* _Stated goal_: Copy the data below word for word, leaving out the pictures.
Start
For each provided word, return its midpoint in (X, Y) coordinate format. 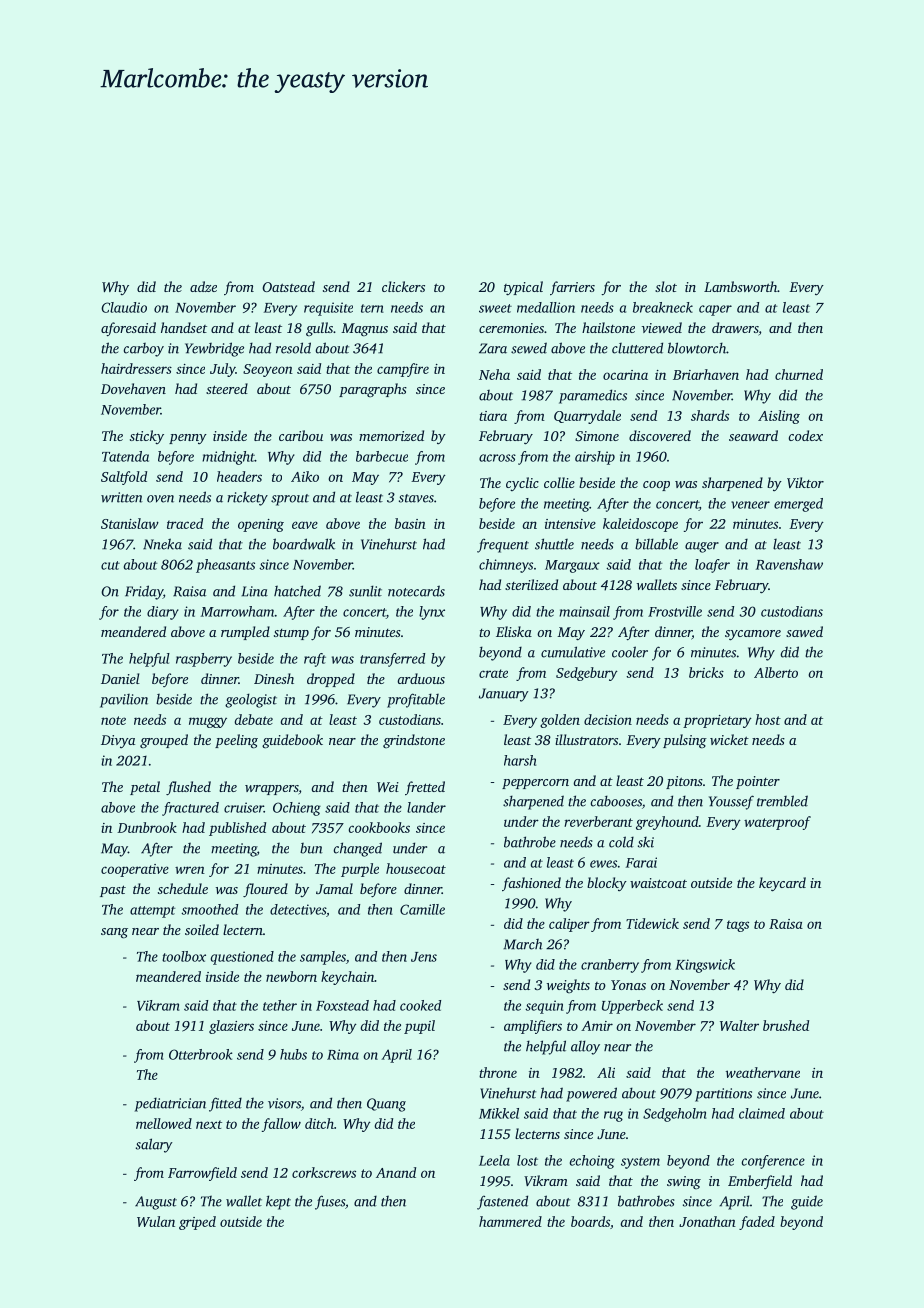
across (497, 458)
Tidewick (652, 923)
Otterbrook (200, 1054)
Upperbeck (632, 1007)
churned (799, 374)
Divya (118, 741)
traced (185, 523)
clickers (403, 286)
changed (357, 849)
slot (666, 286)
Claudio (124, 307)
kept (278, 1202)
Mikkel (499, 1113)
End
* _Result for this task_:
For each provided word, return its midpoint in (X, Y) coordinate format. 
across (497, 458)
Tidewick (652, 923)
Otterbrook (200, 1054)
Upperbeck (632, 1007)
churned (799, 374)
Divya (118, 741)
traced (185, 523)
clickers (403, 286)
changed (357, 849)
slot (666, 286)
Claudio (124, 307)
kept (278, 1202)
Mikkel (499, 1113)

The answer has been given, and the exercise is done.